TASK INSTRUCTIONS:
Copy every record word for word. The images stay behind.

INFORMATION GIVEN:
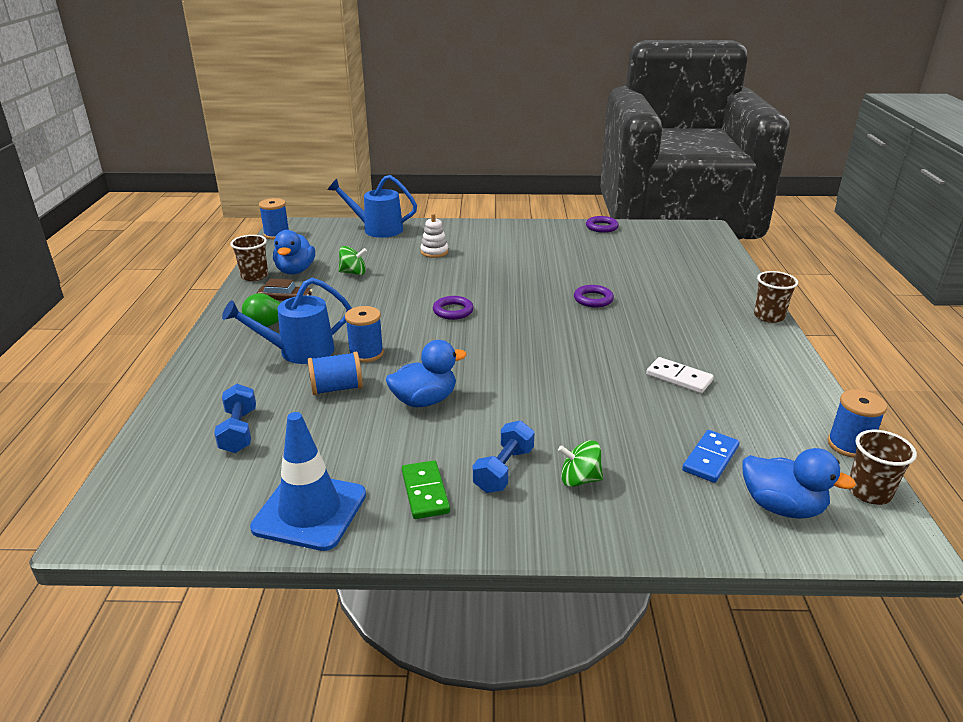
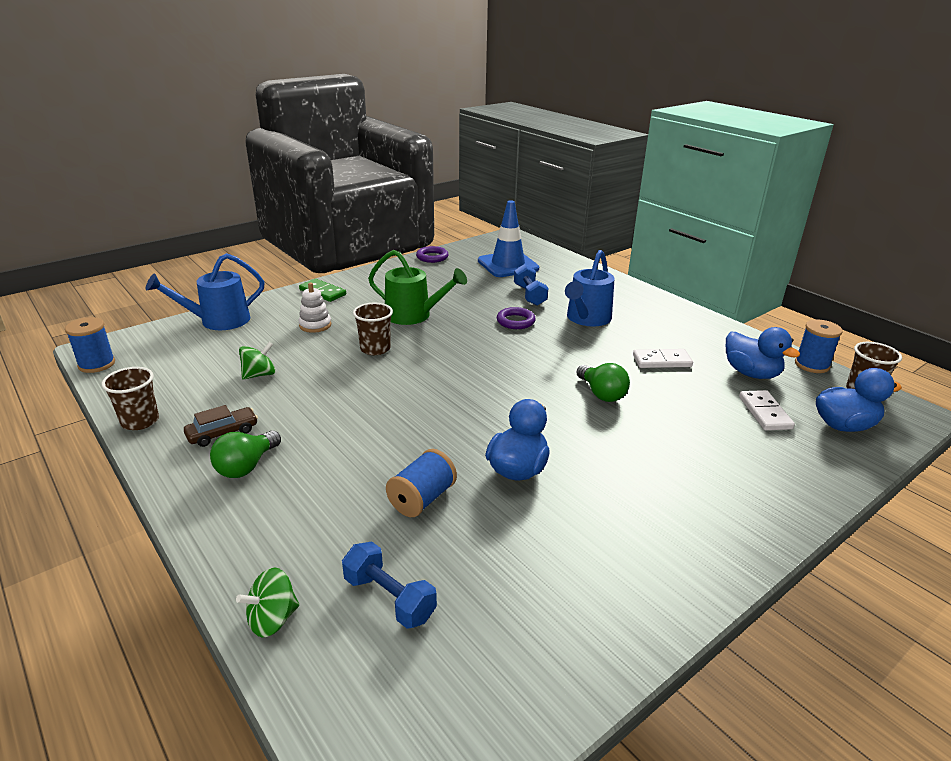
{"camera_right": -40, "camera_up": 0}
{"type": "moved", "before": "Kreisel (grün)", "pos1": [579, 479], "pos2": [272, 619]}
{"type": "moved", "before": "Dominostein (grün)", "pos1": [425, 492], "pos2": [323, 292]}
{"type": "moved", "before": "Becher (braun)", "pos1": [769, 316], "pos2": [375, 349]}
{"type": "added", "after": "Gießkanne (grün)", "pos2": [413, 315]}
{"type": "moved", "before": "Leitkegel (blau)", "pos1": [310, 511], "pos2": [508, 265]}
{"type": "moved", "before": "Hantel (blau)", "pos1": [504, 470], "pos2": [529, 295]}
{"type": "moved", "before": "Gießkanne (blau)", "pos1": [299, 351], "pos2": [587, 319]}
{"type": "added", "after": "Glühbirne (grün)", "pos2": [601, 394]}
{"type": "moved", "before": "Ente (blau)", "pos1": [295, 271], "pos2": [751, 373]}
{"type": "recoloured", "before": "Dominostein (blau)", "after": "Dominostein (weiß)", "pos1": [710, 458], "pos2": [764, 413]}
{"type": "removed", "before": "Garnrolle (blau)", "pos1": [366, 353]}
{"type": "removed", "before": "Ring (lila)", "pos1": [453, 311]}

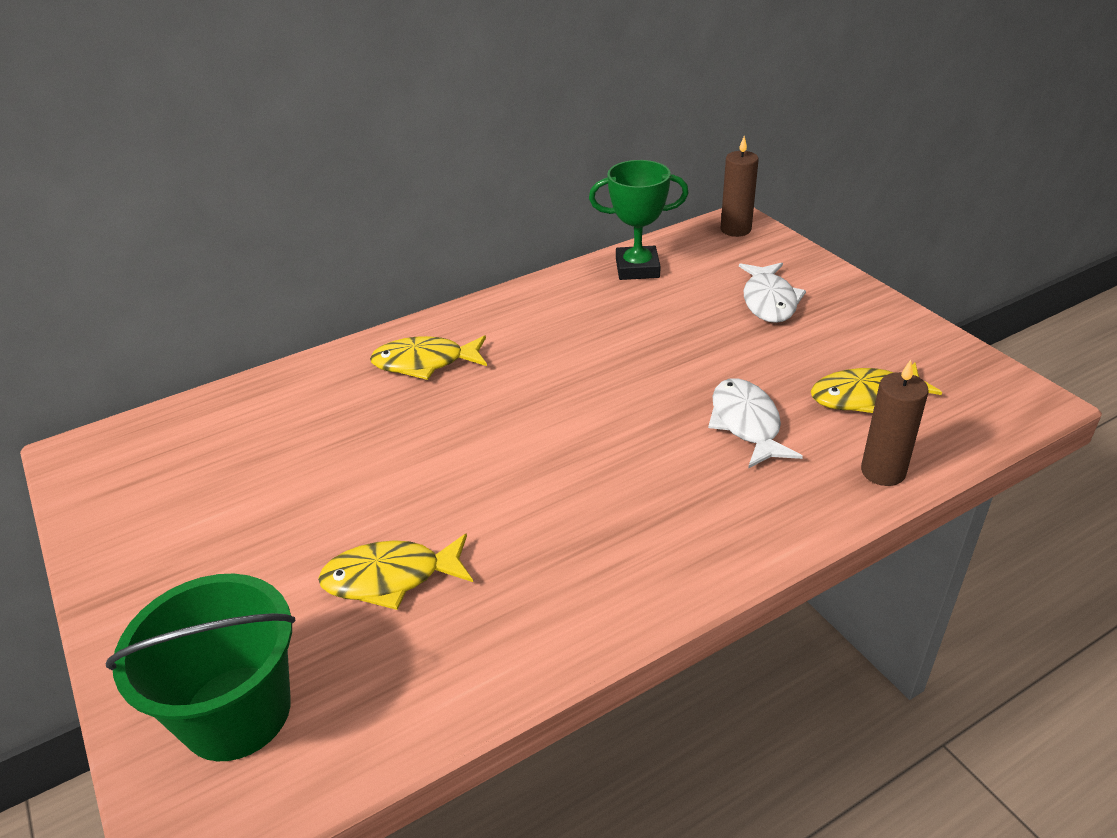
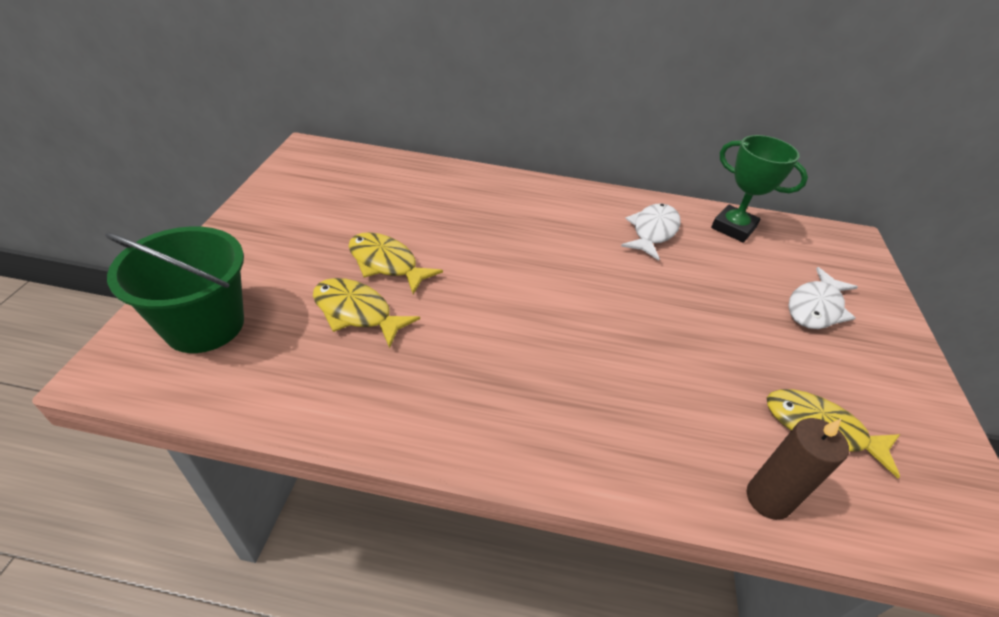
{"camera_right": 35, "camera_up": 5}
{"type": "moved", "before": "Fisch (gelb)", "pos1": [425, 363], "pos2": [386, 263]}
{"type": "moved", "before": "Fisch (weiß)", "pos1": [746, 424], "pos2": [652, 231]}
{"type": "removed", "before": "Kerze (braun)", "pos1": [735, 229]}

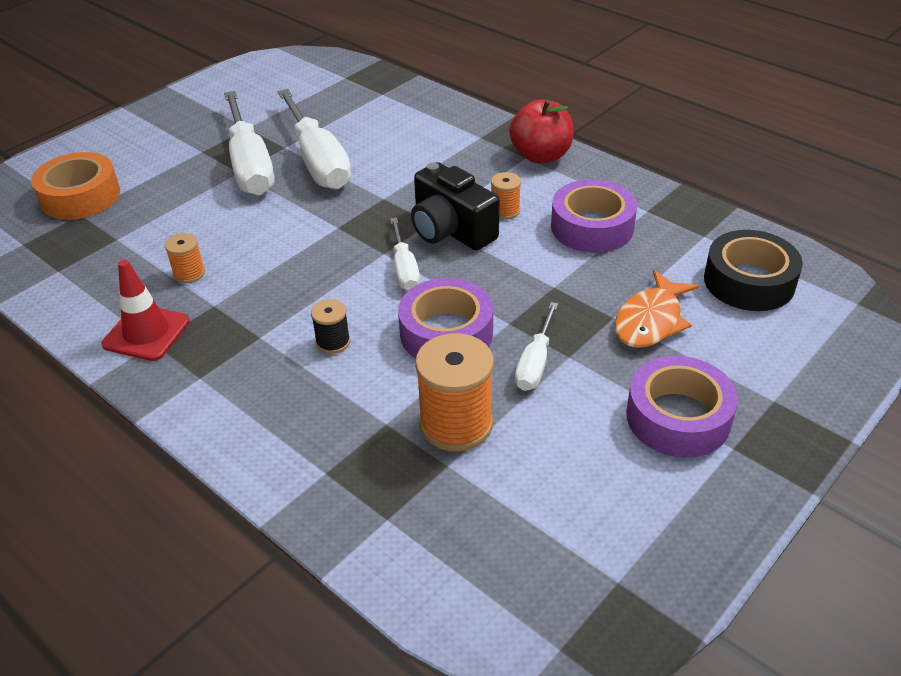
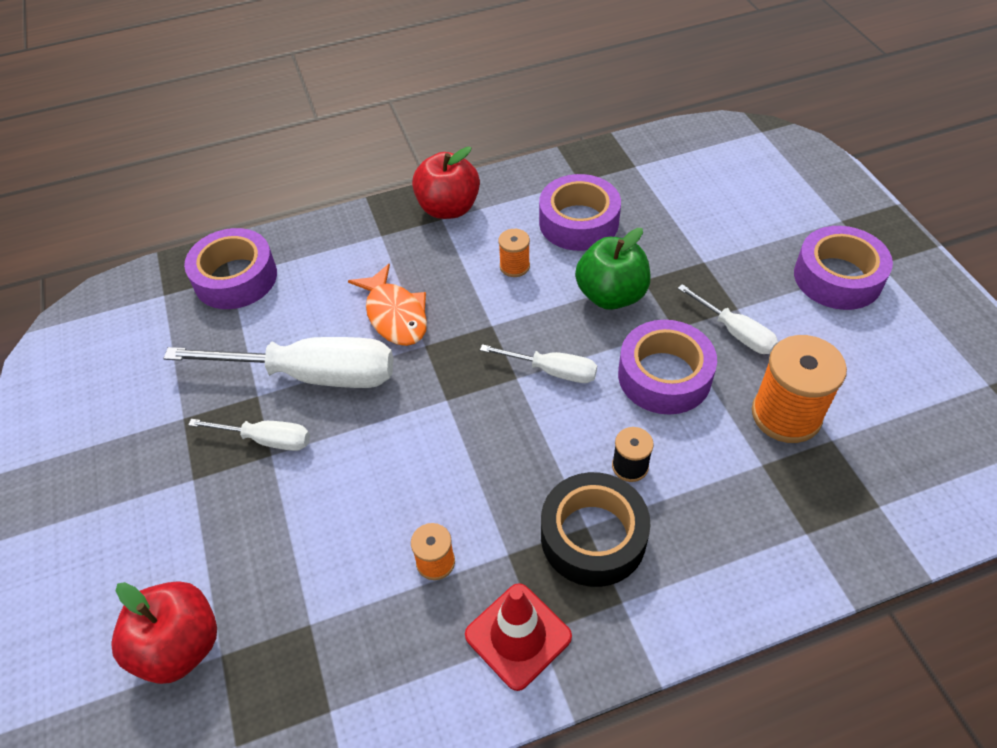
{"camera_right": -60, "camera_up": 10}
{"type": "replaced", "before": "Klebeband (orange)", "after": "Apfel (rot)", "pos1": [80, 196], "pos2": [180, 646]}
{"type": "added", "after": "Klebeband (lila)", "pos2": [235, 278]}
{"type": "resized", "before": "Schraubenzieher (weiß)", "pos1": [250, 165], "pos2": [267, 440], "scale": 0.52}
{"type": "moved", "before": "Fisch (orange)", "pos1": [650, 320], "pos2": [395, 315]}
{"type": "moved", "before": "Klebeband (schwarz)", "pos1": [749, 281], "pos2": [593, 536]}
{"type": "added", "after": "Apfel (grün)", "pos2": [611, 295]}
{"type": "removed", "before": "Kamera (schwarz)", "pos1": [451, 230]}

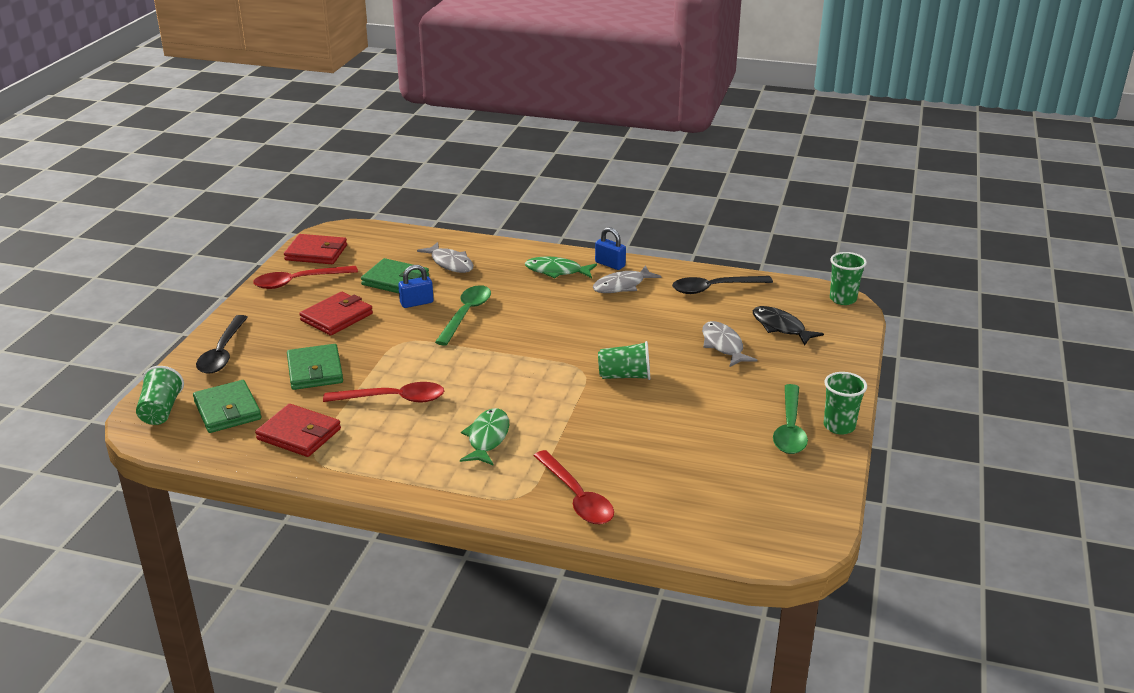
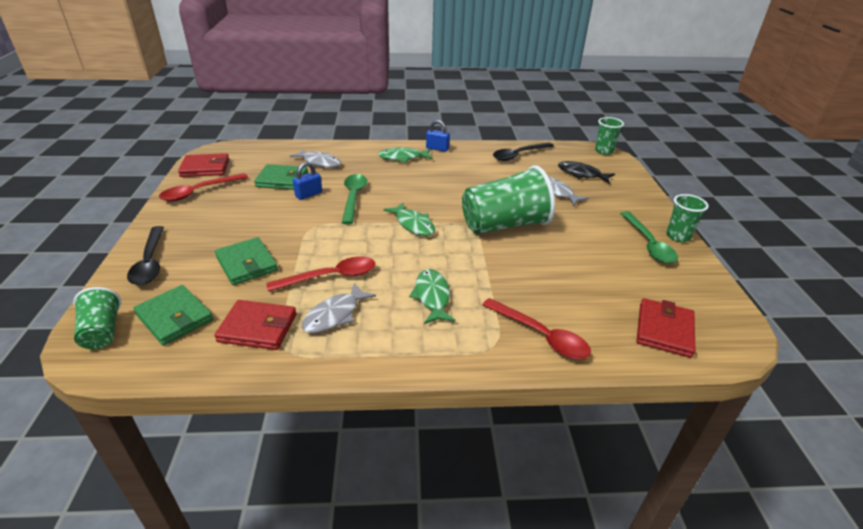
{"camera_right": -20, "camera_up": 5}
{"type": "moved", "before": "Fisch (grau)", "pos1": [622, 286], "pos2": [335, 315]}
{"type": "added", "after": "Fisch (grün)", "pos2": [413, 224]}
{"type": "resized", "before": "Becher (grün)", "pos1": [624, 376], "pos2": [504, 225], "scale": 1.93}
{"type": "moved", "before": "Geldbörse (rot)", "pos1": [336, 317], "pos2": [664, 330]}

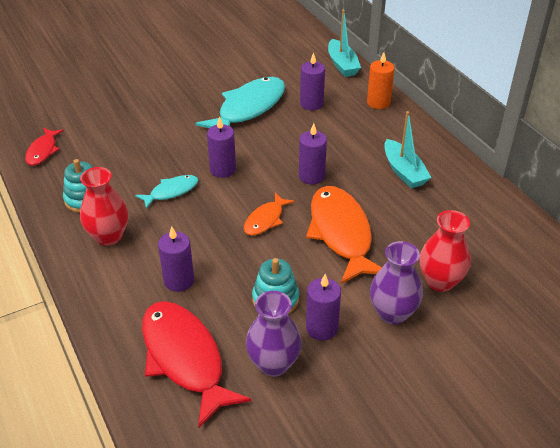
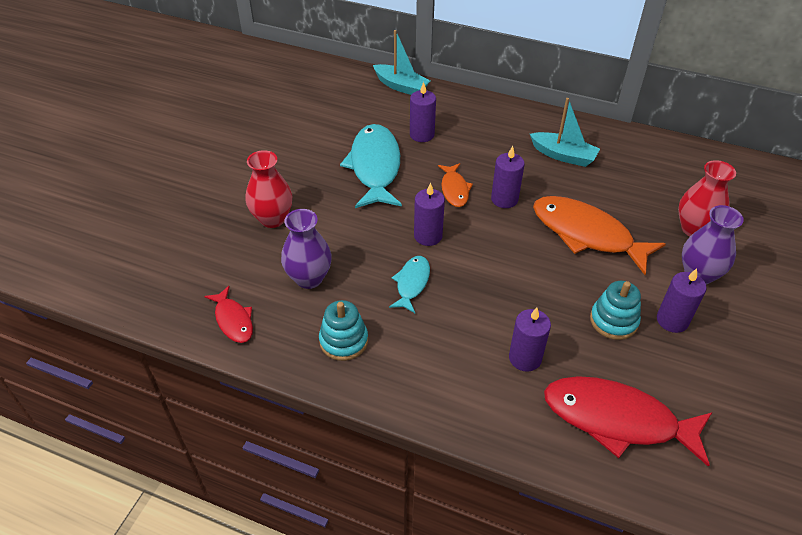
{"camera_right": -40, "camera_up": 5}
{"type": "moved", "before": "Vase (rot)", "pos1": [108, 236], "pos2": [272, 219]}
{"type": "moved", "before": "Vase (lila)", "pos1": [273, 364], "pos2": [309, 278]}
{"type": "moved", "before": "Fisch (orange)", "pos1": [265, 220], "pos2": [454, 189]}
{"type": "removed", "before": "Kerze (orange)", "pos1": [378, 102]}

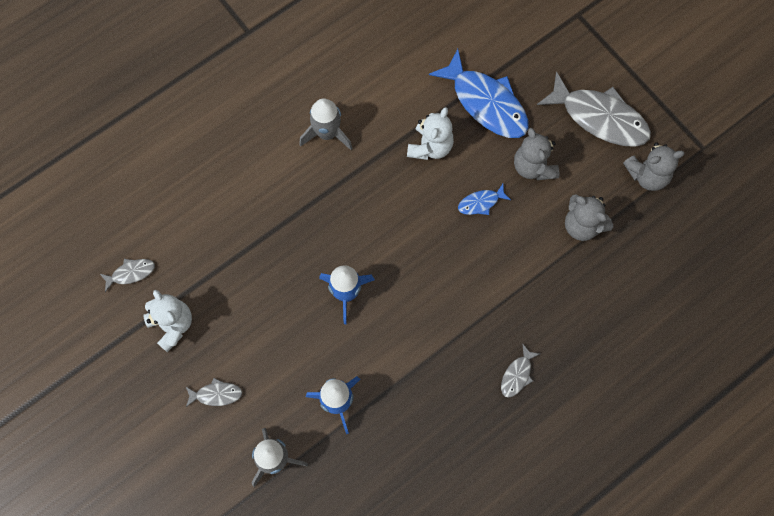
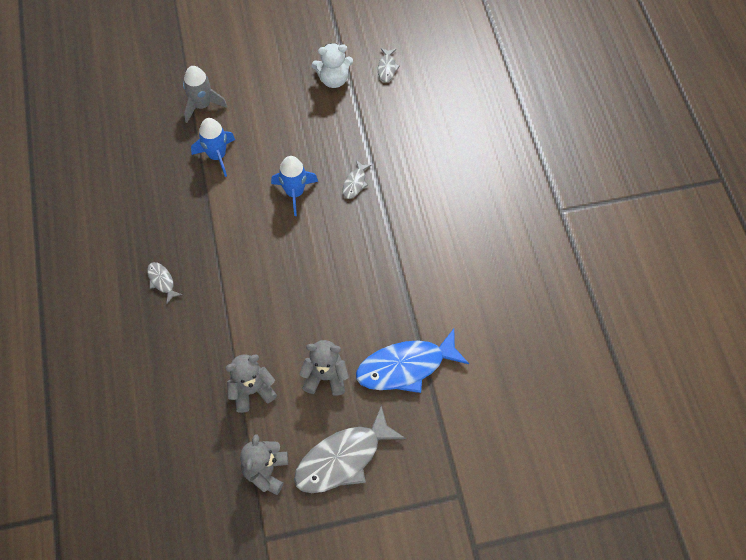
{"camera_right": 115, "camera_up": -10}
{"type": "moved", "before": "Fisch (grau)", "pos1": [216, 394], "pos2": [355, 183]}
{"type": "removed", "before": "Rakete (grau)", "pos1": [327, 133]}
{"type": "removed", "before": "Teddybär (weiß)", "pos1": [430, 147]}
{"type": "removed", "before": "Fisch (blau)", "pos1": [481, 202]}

TASK SOLUTION:
{"camera_right": -40, "camera_up": 0}
{"type": "moved", "before": "Kreisel (grün)", "pos1": [579, 479], "pos2": [272, 619]}
{"type": "moved", "before": "Dominostein (grün)", "pos1": [425, 492], "pos2": [323, 292]}
{"type": "moved", "before": "Becher (braun)", "pos1": [769, 316], "pos2": [375, 349]}
{"type": "added", "after": "Gießkanne (grün)", "pos2": [413, 315]}
{"type": "moved", "before": "Leitkegel (blau)", "pos1": [310, 511], "pos2": [508, 265]}
{"type": "moved", "before": "Hantel (blau)", "pos1": [504, 470], "pos2": [529, 295]}
{"type": "moved", "before": "Gießkanne (blau)", "pos1": [299, 351], "pos2": [587, 319]}
{"type": "added", "after": "Glühbirne (grün)", "pos2": [601, 394]}
{"type": "moved", "before": "Ente (blau)", "pos1": [295, 271], "pos2": [751, 373]}
{"type": "recoloured", "before": "Dominostein (blau)", "after": "Dominostein (weiß)", "pos1": [710, 458], "pos2": [764, 413]}
{"type": "removed", "before": "Garnrolle (blau)", "pos1": [366, 353]}
{"type": "removed", "before": "Ring (lila)", "pos1": [453, 311]}

{"camera_right": 35, "camera_up": 5}
{"type": "moved", "before": "Fisch (gelb)", "pos1": [425, 363], "pos2": [386, 263]}
{"type": "moved", "before": "Fisch (weiß)", "pos1": [746, 424], "pos2": [652, 231]}
{"type": "removed", "before": "Kerze (braun)", "pos1": [735, 229]}

{"camera_right": -60, "camera_up": 10}
{"type": "replaced", "before": "Klebeband (orange)", "after": "Apfel (rot)", "pos1": [80, 196], "pos2": [180, 646]}
{"type": "added", "after": "Klebeband (lila)", "pos2": [235, 278]}
{"type": "resized", "before": "Schraubenzieher (weiß)", "pos1": [250, 165], "pos2": [267, 440], "scale": 0.52}
{"type": "moved", "before": "Fisch (orange)", "pos1": [650, 320], "pos2": [395, 315]}
{"type": "moved", "before": "Klebeband (schwarz)", "pos1": [749, 281], "pos2": [593, 536]}
{"type": "added", "after": "Apfel (grün)", "pos2": [611, 295]}
{"type": "removed", "before": "Kamera (schwarz)", "pos1": [451, 230]}

{"camera_right": -20, "camera_up": 5}
{"type": "moved", "before": "Fisch (grau)", "pos1": [622, 286], "pos2": [335, 315]}
{"type": "added", "after": "Fisch (grün)", "pos2": [413, 224]}
{"type": "resized", "before": "Becher (grün)", "pos1": [624, 376], "pos2": [504, 225], "scale": 1.93}
{"type": "moved", "before": "Geldbörse (rot)", "pos1": [336, 317], "pos2": [664, 330]}

{"camera_right": -40, "camera_up": 5}
{"type": "moved", "before": "Vase (rot)", "pos1": [108, 236], "pos2": [272, 219]}
{"type": "moved", "before": "Vase (lila)", "pos1": [273, 364], "pos2": [309, 278]}
{"type": "moved", "before": "Fisch (orange)", "pos1": [265, 220], "pos2": [454, 189]}
{"type": "removed", "before": "Kerze (orange)", "pos1": [378, 102]}

{"camera_right": 115, "camera_up": -10}
{"type": "moved", "before": "Fisch (grau)", "pos1": [216, 394], "pos2": [355, 183]}
{"type": "removed", "before": "Rakete (grau)", "pos1": [327, 133]}
{"type": "removed", "before": "Teddybär (weiß)", "pos1": [430, 147]}
{"type": "removed", "before": "Fisch (blau)", "pos1": [481, 202]}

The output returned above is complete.